Please count the lines in these records that contain "phone" and give only that count.

(Object change listings)
━━━━━━━━━━━━━━━━━━━━

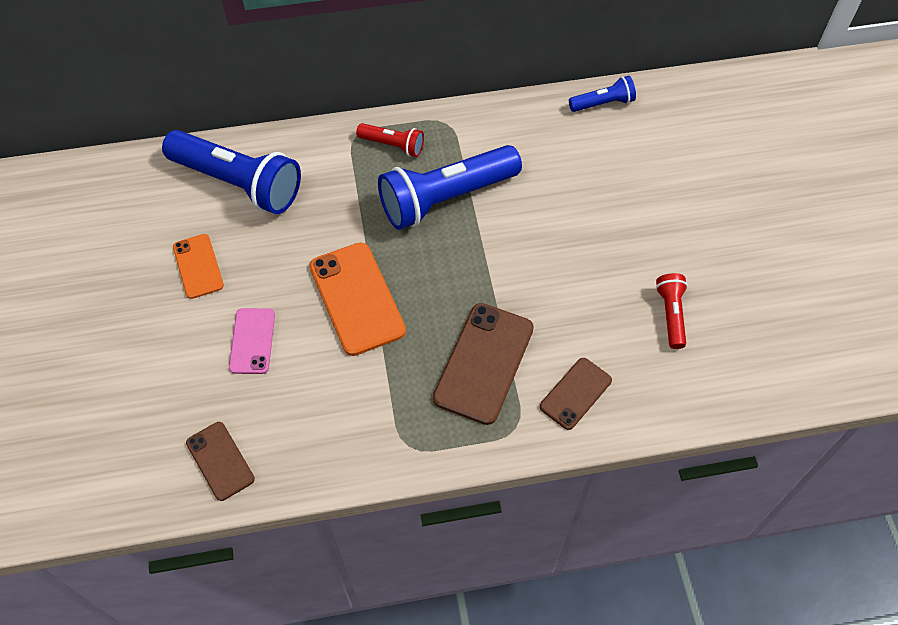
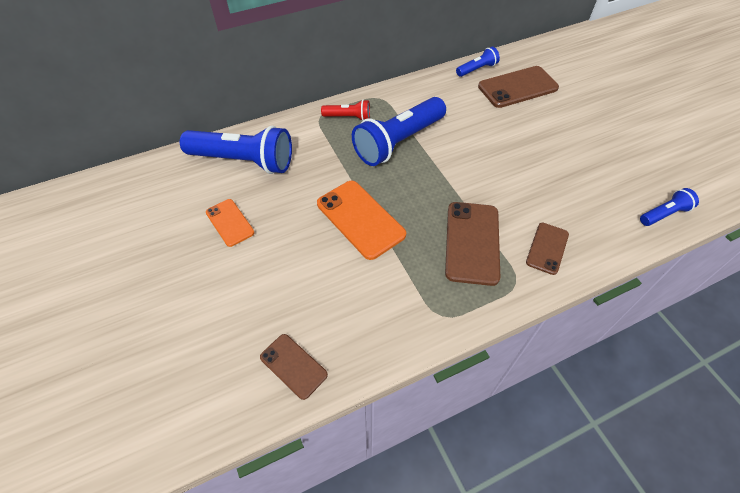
camera: 15 degrees left, 5 degrees down
(252, 341) = (290, 266): pink phone -> none
(648, 146) = (517, 87): none -> brown phone
(671, 314) = (584, 182): red flashlight -> none
(755, 384) = (664, 214): none -> blue flashlight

━━━━━━━━━━━━━━━━━━━━

• **Output for this task**
2